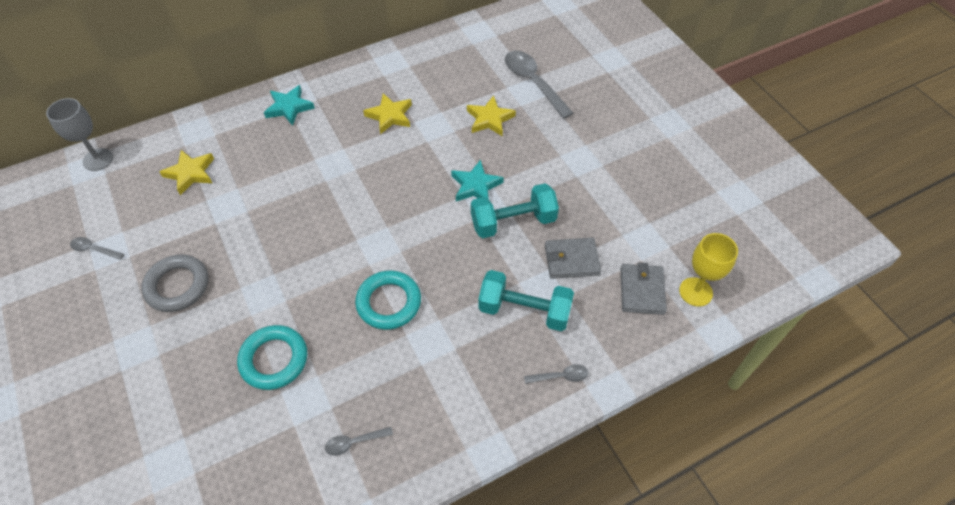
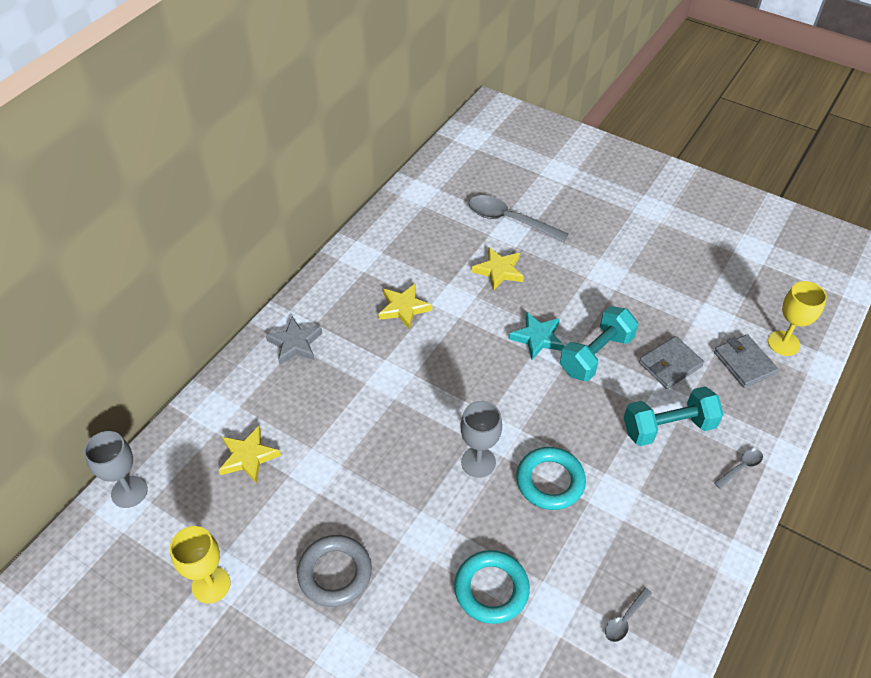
camera: 30 degrees left, 5 degrees down
(94, 249) = (211, 585): grey spoon -> yellow goblet
(289, 107) = (295, 344): turquoise star -> grey star
(346, 259) = (478, 462): none -> grey goblet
•••••
Starting at the line that contains "(289, 107) = (295, 344): turquoise", return every line through the last one above, exactly as written.

(289, 107) = (295, 344): turquoise star -> grey star
(346, 259) = (478, 462): none -> grey goblet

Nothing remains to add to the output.